▶ _Problem to work on_
The lines needed are those below that contain the word "none"; copy each one.

▶ _Excerpted records_
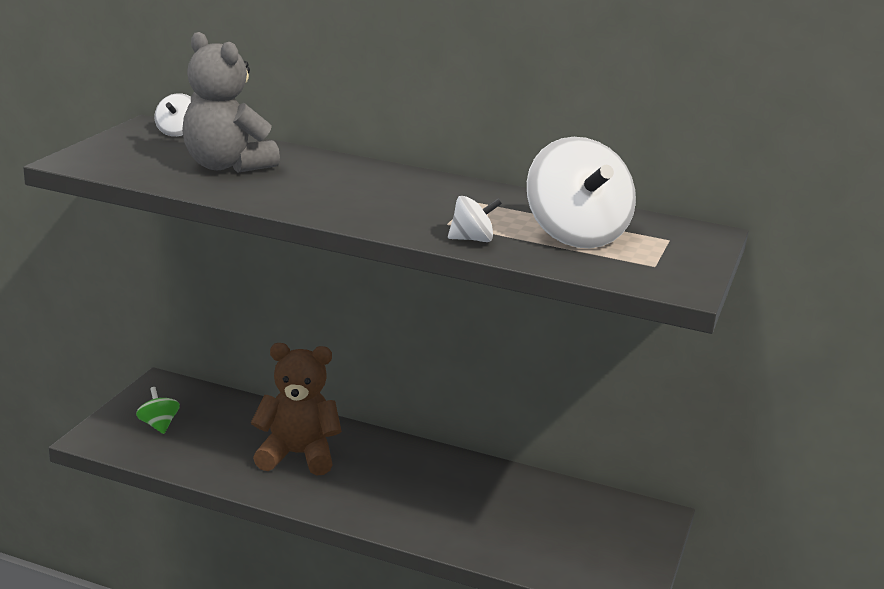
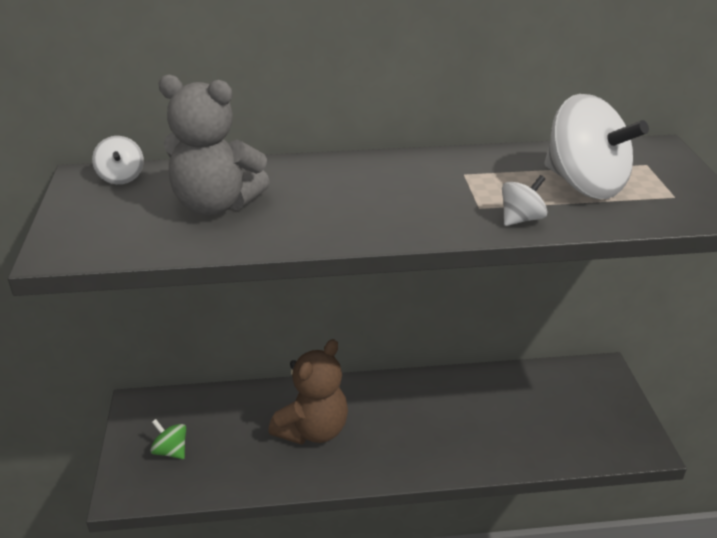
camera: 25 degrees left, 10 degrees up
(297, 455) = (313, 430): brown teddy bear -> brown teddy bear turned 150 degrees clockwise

---

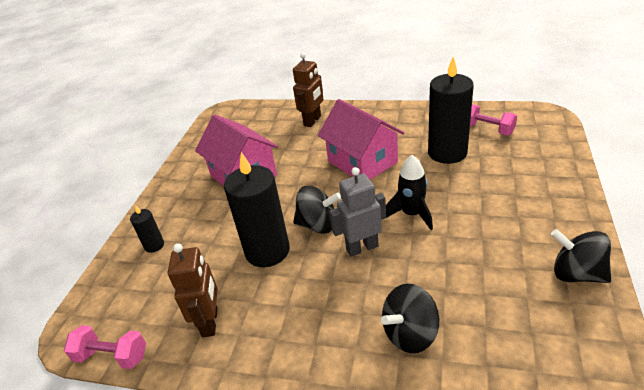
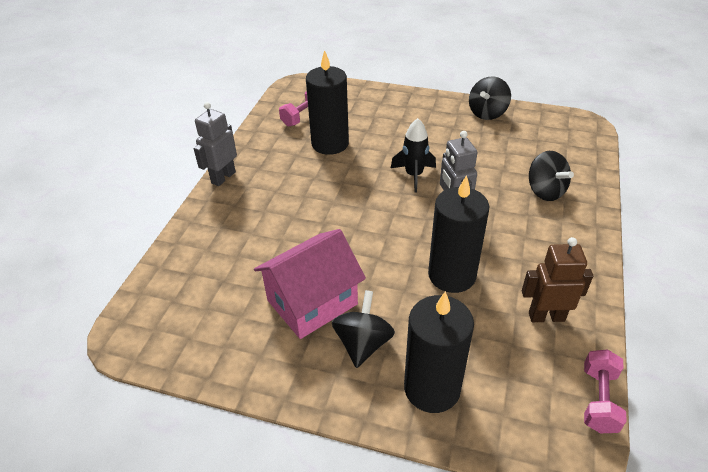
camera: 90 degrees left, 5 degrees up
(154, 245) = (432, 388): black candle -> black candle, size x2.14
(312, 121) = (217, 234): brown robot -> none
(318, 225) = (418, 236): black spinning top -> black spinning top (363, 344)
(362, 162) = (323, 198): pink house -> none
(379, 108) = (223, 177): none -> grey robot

▶ _Response_
(312, 121) = (217, 234): brown robot -> none
(362, 162) = (323, 198): pink house -> none
(379, 108) = (223, 177): none -> grey robot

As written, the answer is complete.